- [EXERCISE AIM]:
Below is a listing. Write out exactly its lines between the one holding "BAT1: 9V (plus VCELL, minus COM) -> none" and the one holding "SW1: none -> switch (COM, VCELL)", inclusive.

- [SOURCE MATERIAL]:
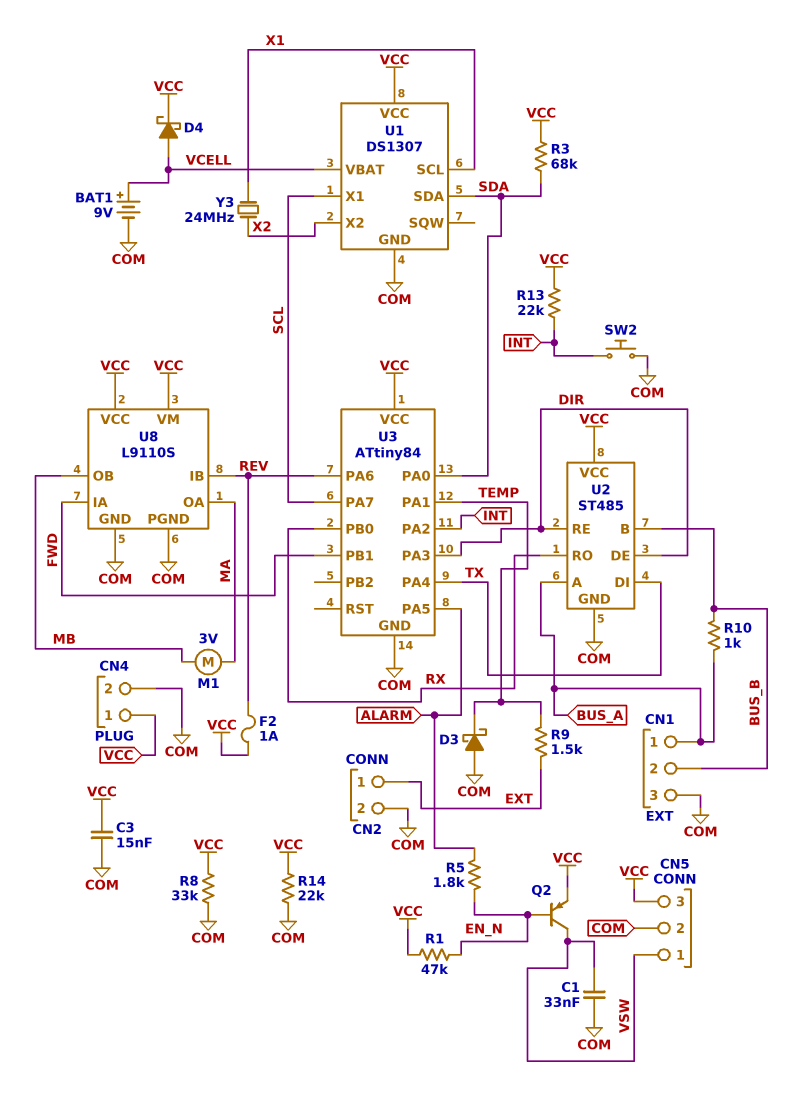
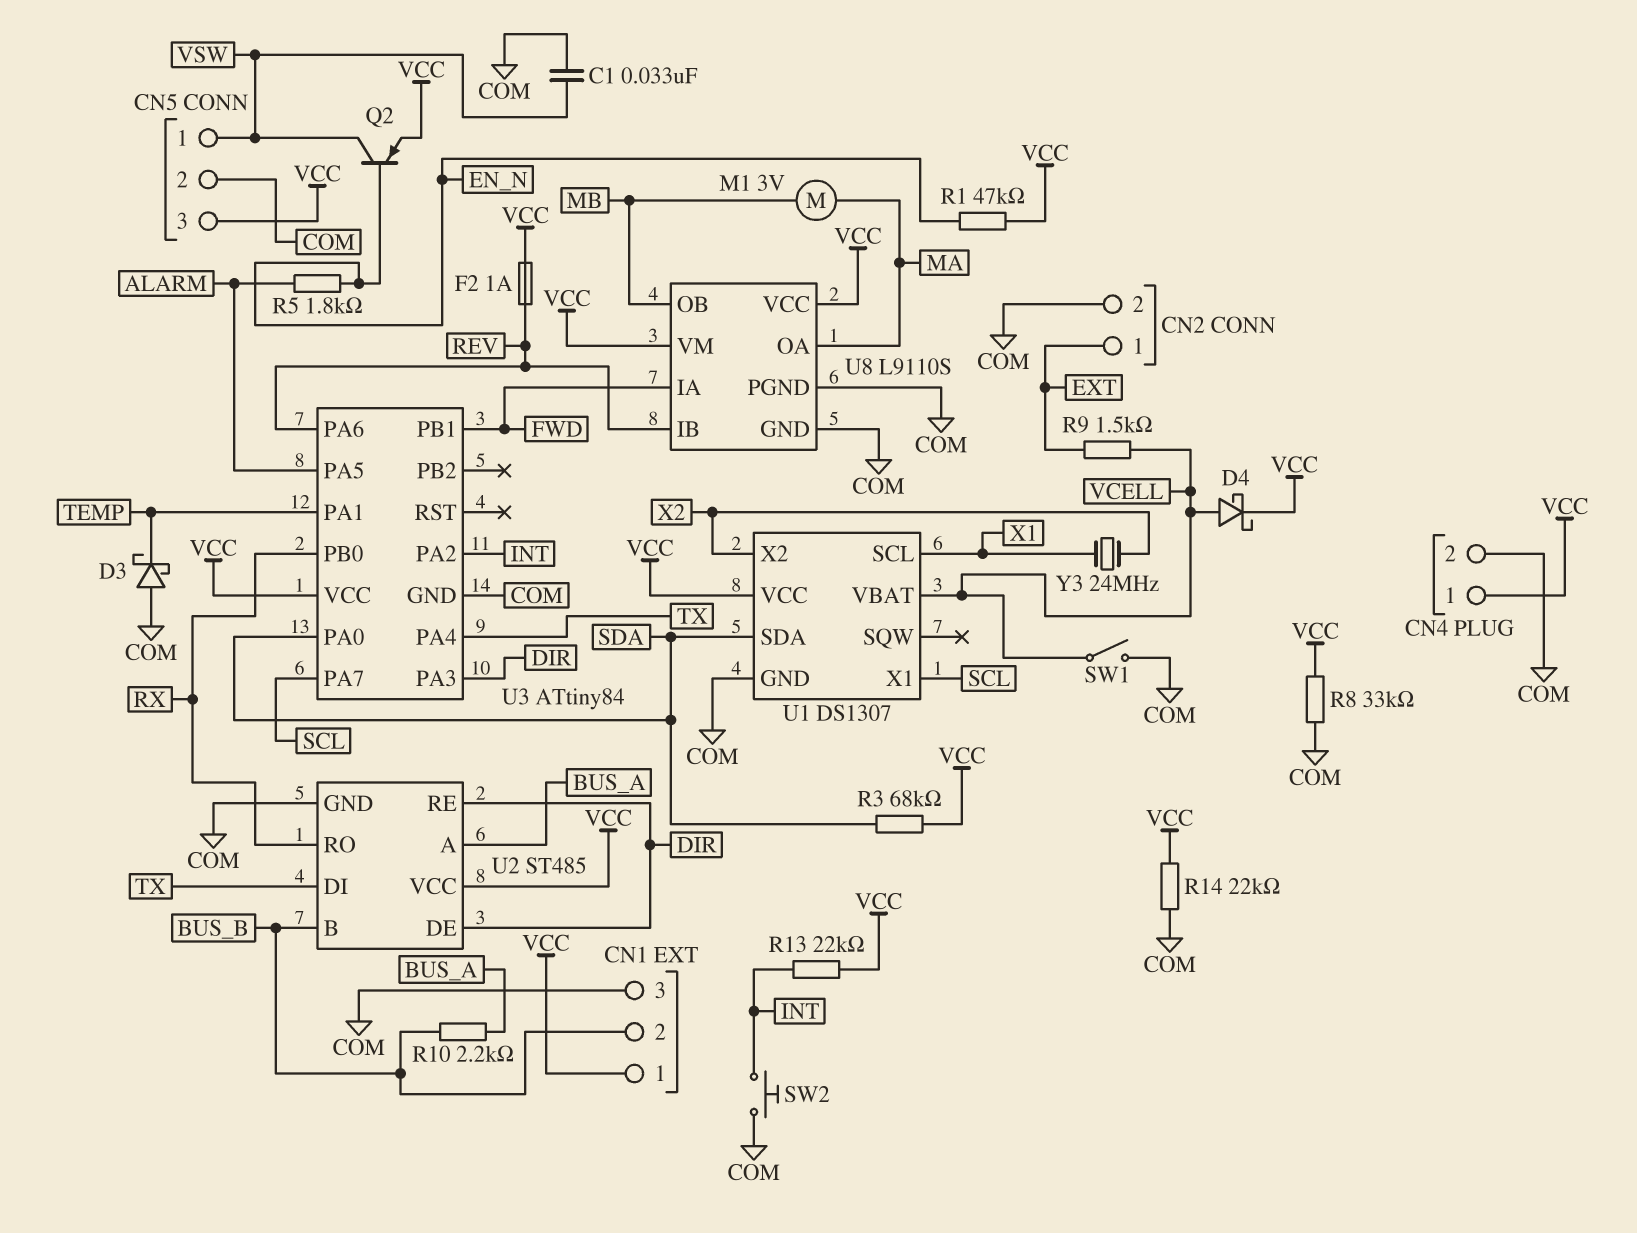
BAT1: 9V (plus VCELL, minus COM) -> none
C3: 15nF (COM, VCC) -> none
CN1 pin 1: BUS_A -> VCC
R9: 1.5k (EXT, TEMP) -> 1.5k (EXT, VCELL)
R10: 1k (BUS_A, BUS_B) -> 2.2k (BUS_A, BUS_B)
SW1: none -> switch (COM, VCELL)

==

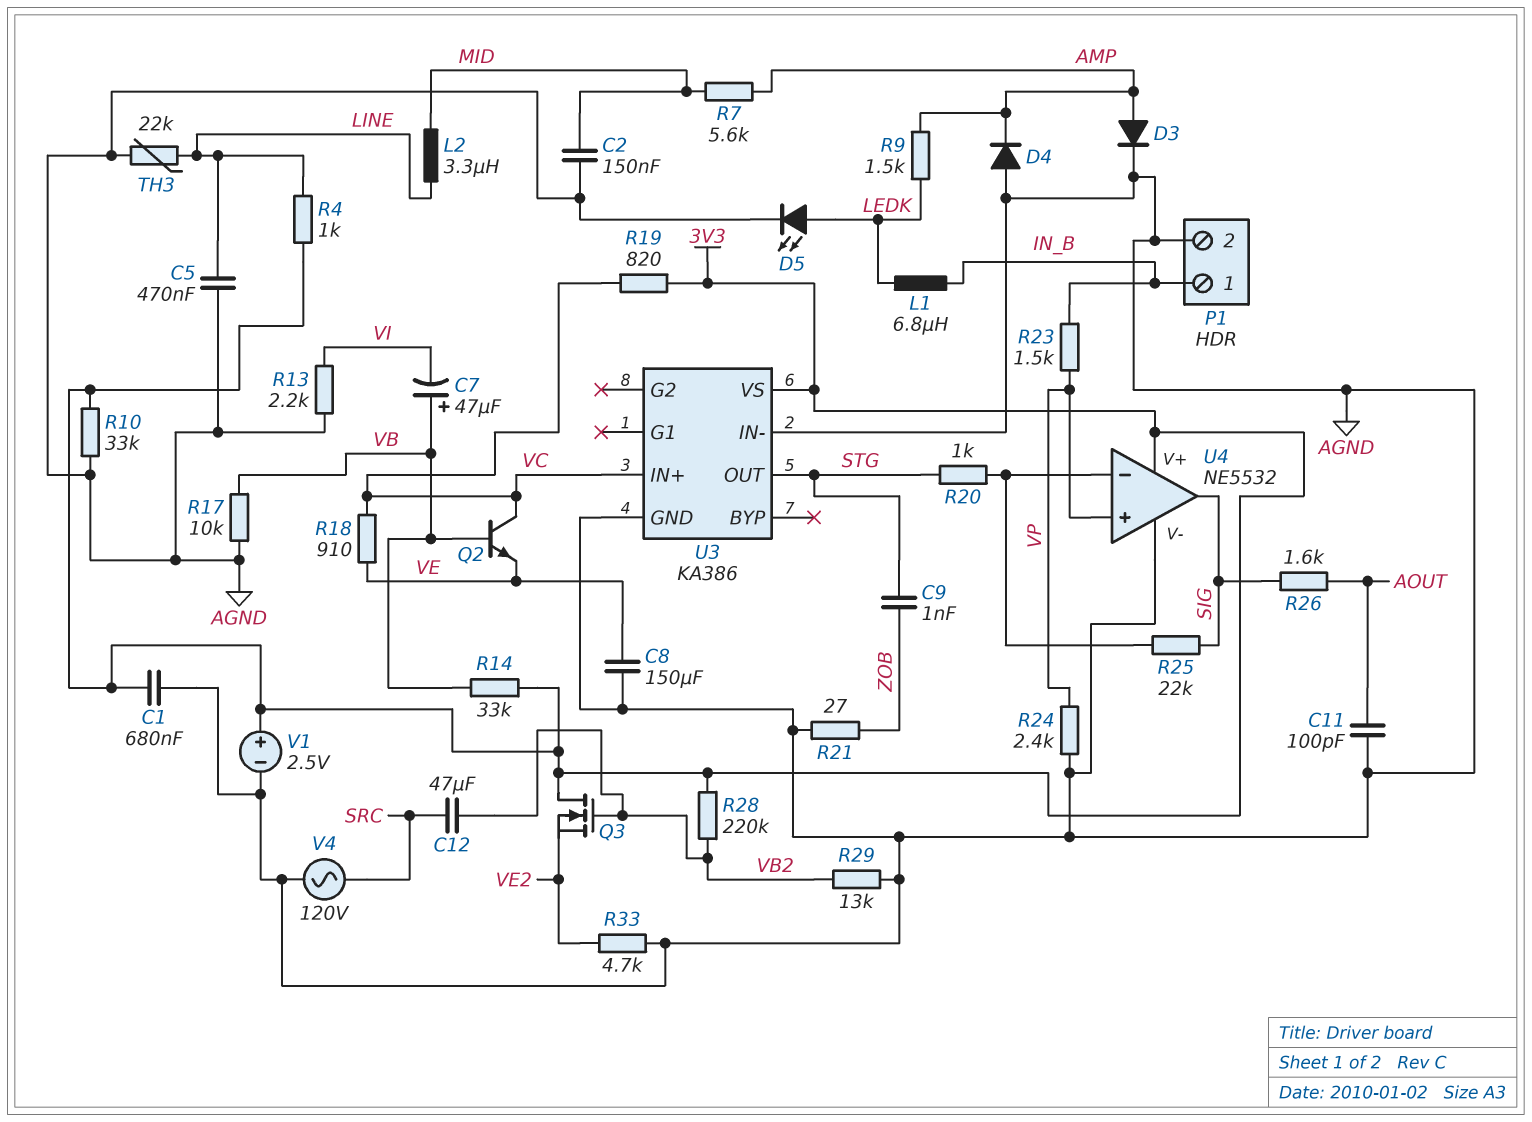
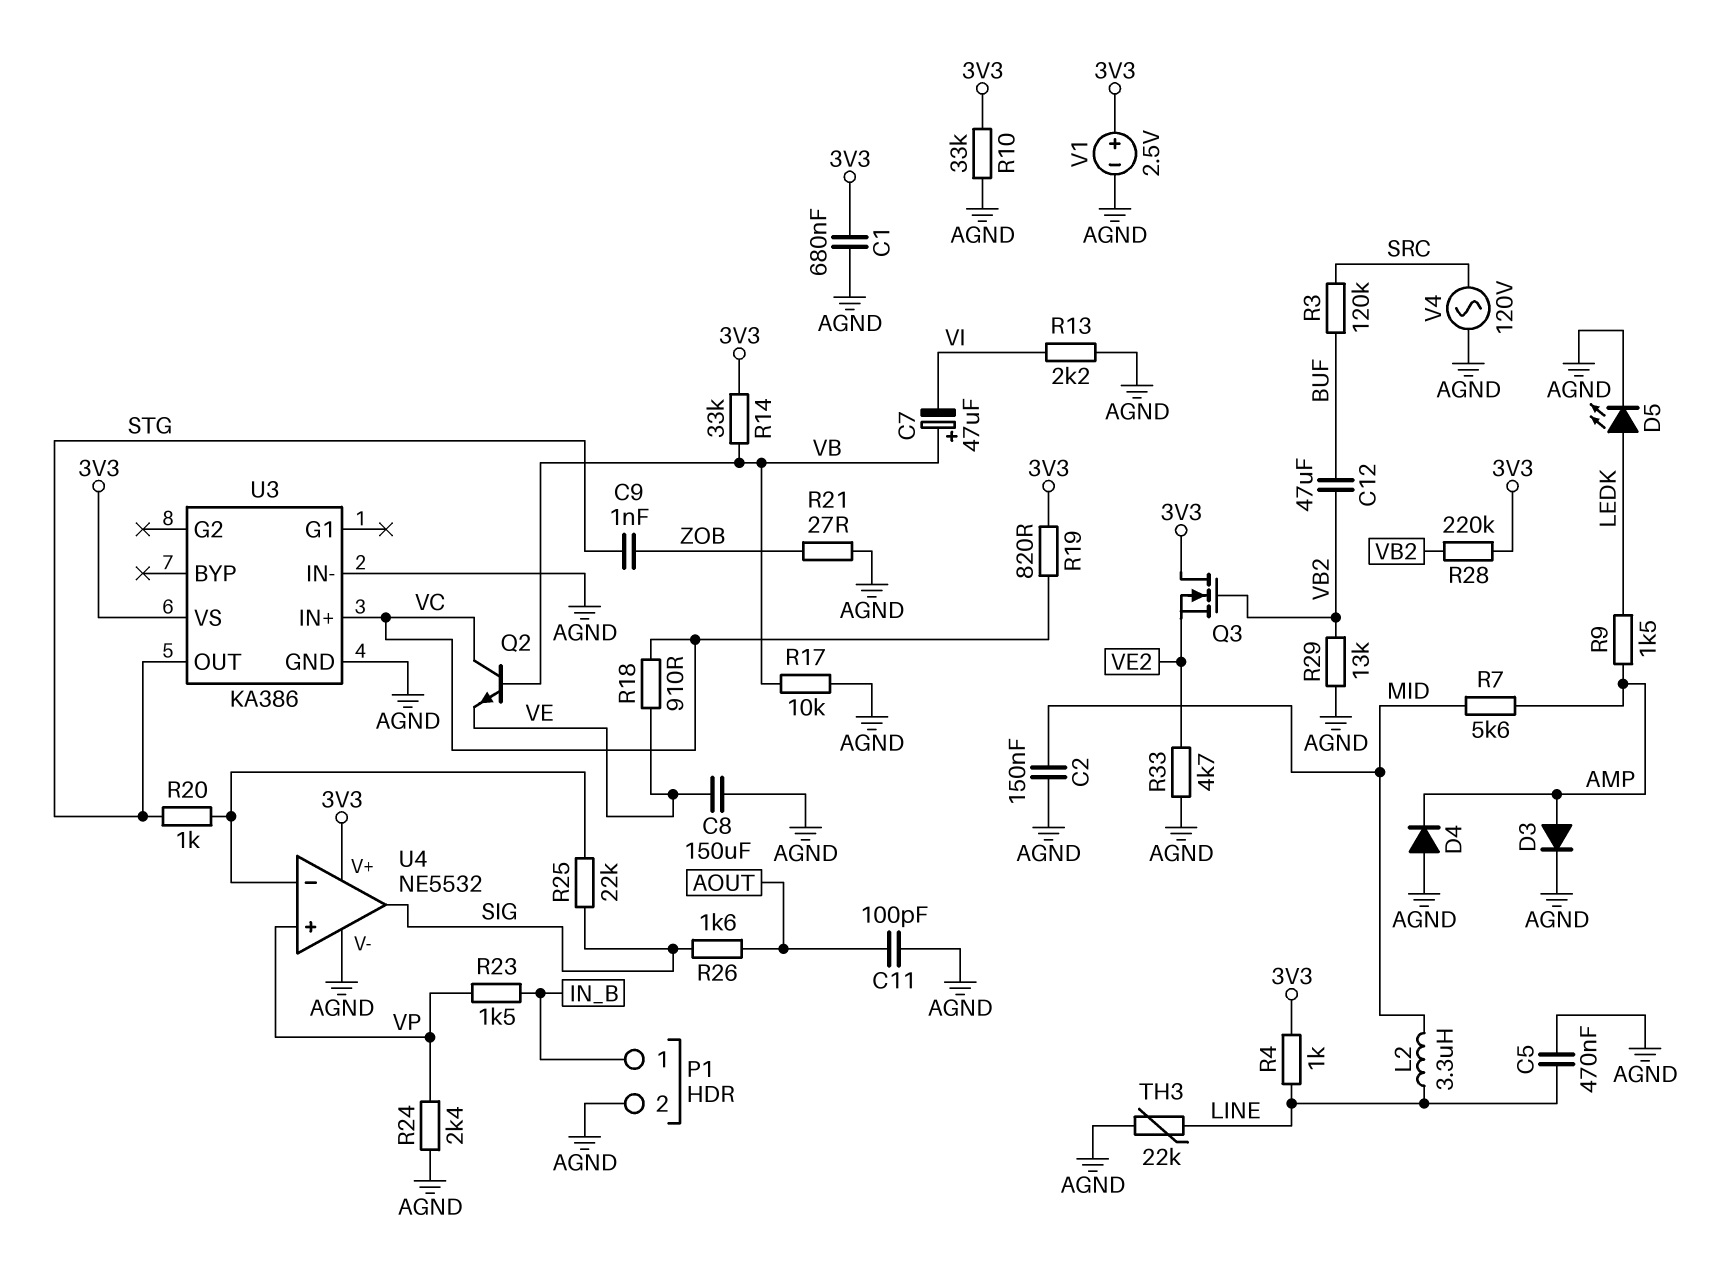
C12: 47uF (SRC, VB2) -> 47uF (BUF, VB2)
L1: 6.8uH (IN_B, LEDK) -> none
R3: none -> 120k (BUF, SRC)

- [TASK RESULT]:
BAT1: 9V (plus VCELL, minus COM) -> none
C3: 15nF (COM, VCC) -> none
CN1 pin 1: BUS_A -> VCC
R9: 1.5k (EXT, TEMP) -> 1.5k (EXT, VCELL)
R10: 1k (BUS_A, BUS_B) -> 2.2k (BUS_A, BUS_B)
SW1: none -> switch (COM, VCELL)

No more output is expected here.